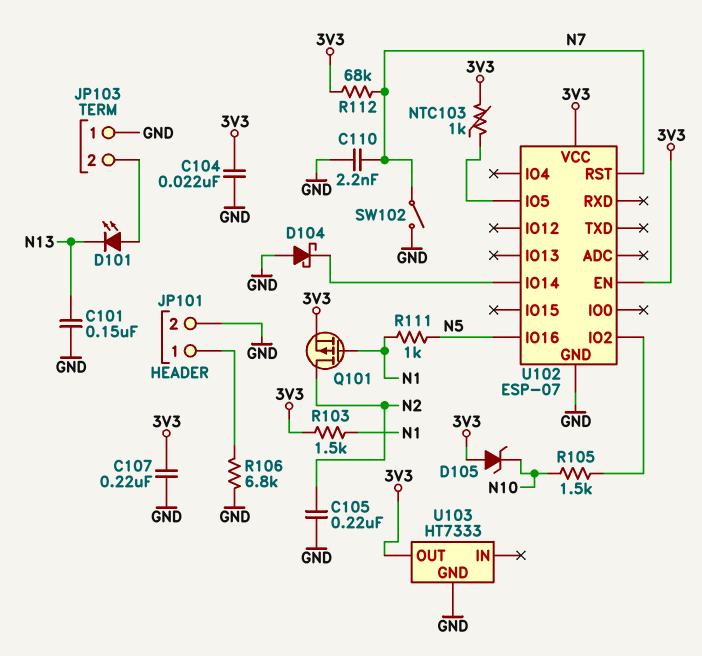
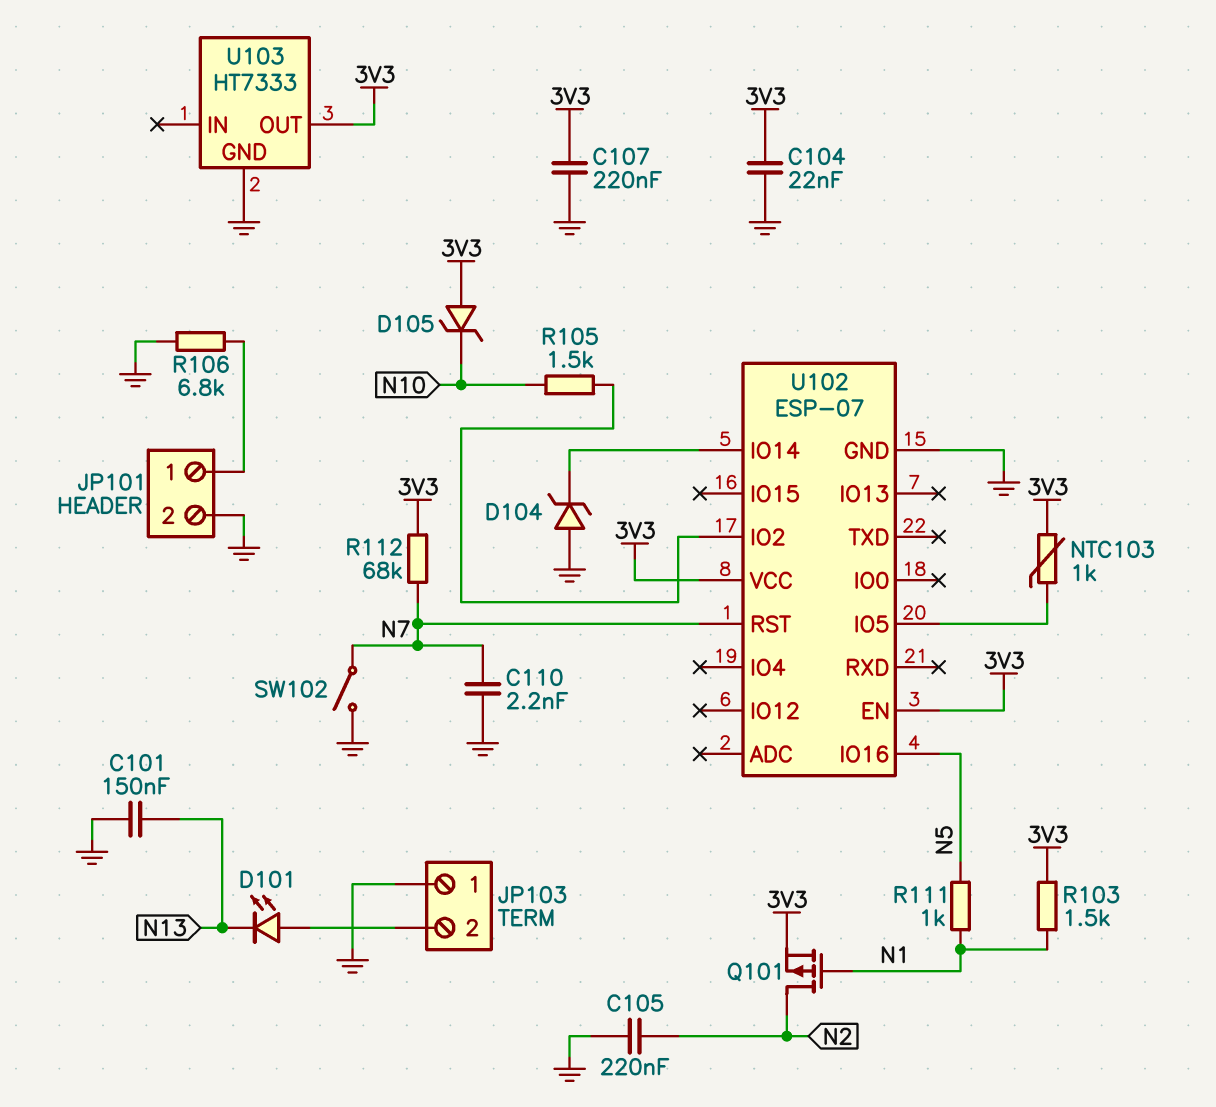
D104: schottky (A GND, K U102/IO14) -> zener (A GND, K U102/IO14)

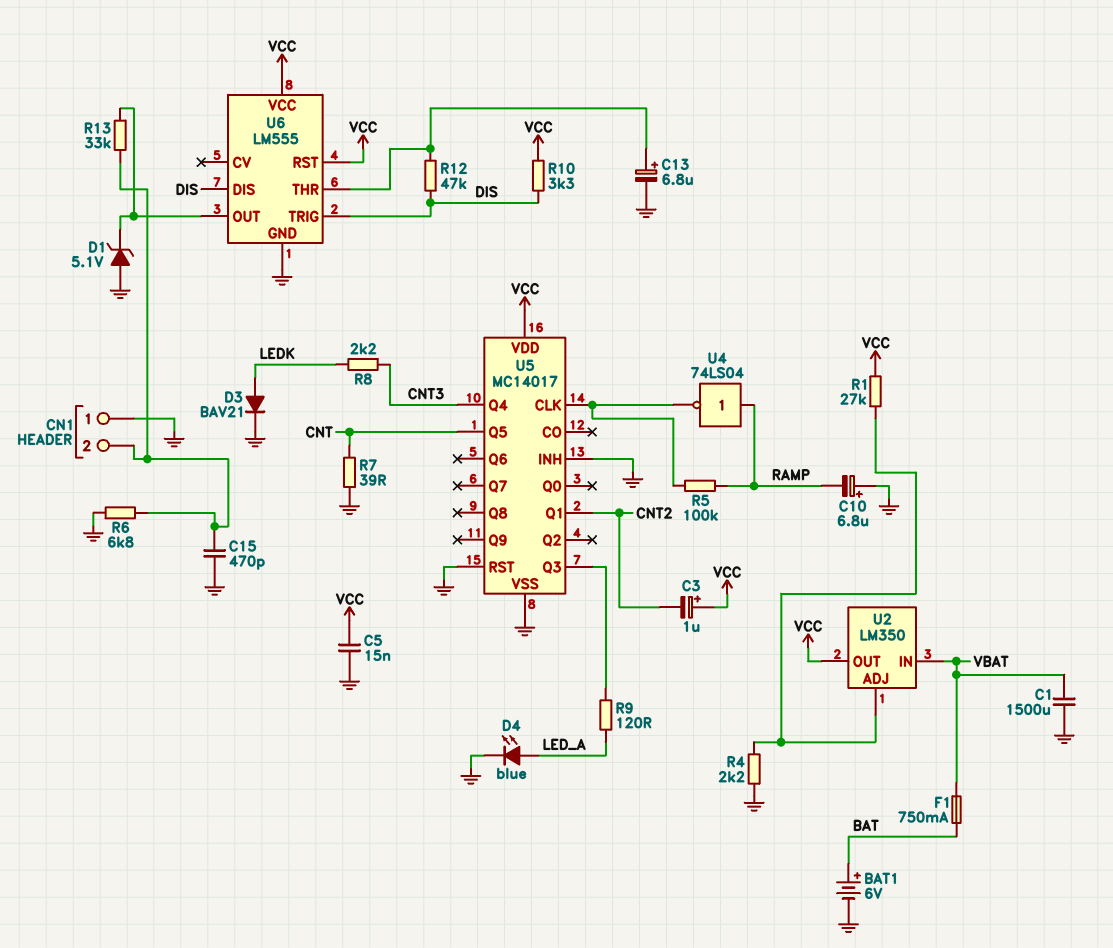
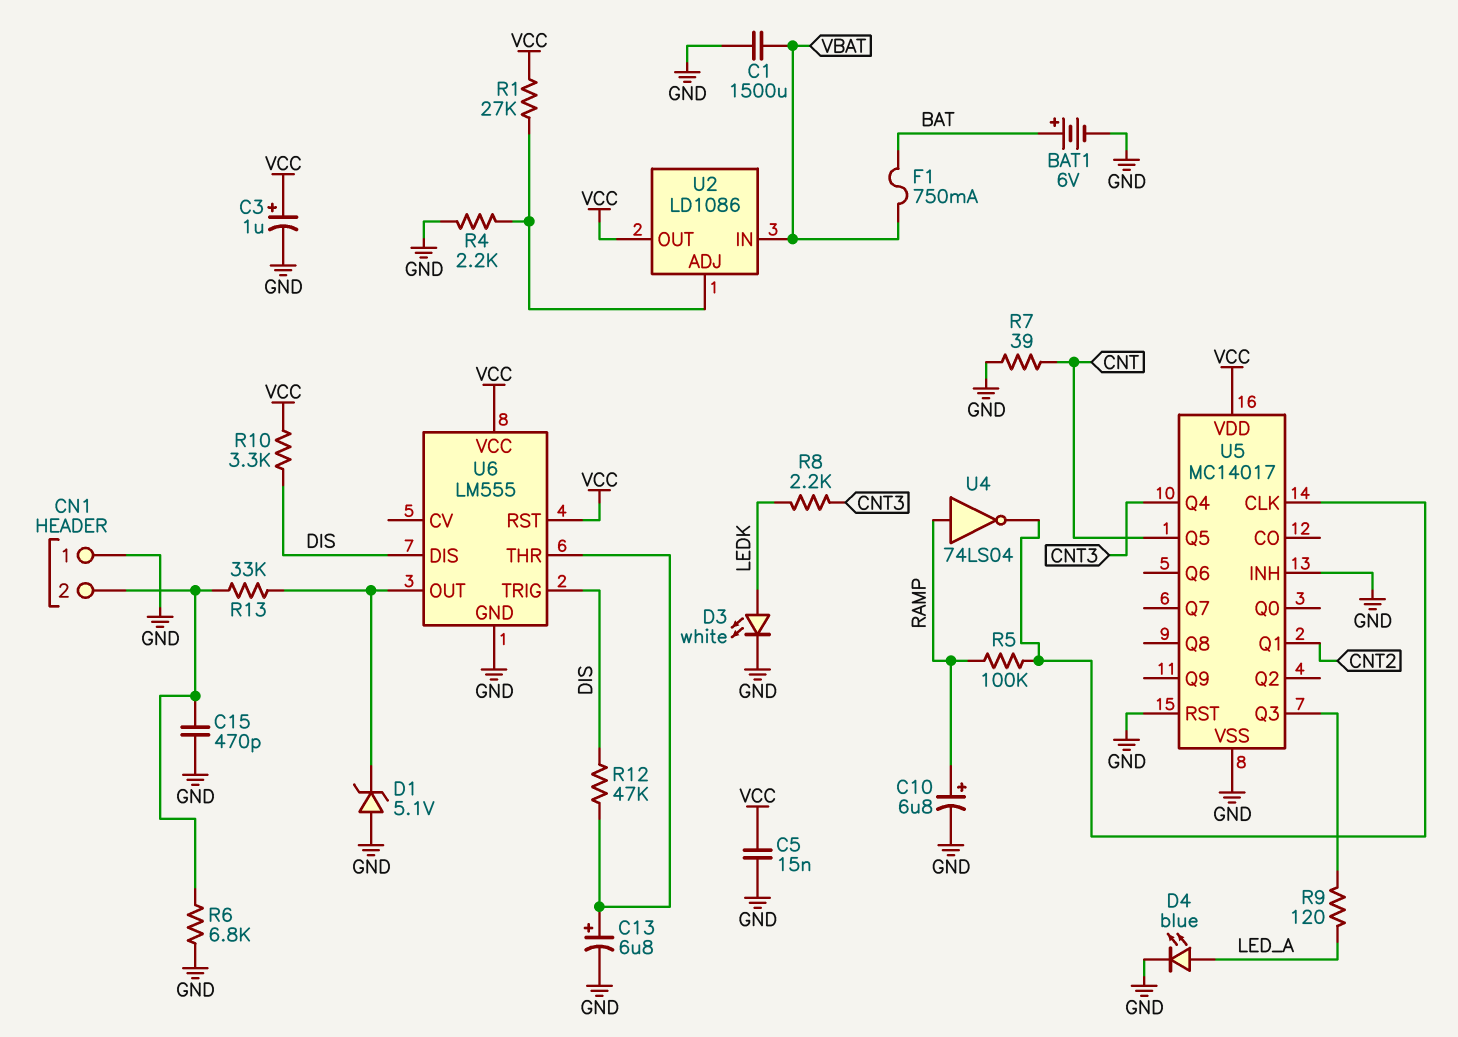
C3: 1uF (plus VCC, minus CNT2) -> 1uF (plus VCC, minus GND)
C10: 6.8uF (plus GND, minus RAMP) -> 6.8uF (plus RAMP, minus GND)
D3: diode BAV21 (A LEDK, K GND) -> LED white (A LEDK, K GND)
U2: LM350 -> LD1086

———

• [Exercise prompt] The range runs from the line with "C10: 6.8uF (plus" to the last line of the entries above, both included. Restate it word for word.

• [Response to the exercise]
C10: 6.8uF (plus GND, minus RAMP) -> 6.8uF (plus RAMP, minus GND)
D3: diode BAV21 (A LEDK, K GND) -> LED white (A LEDK, K GND)
U2: LM350 -> LD1086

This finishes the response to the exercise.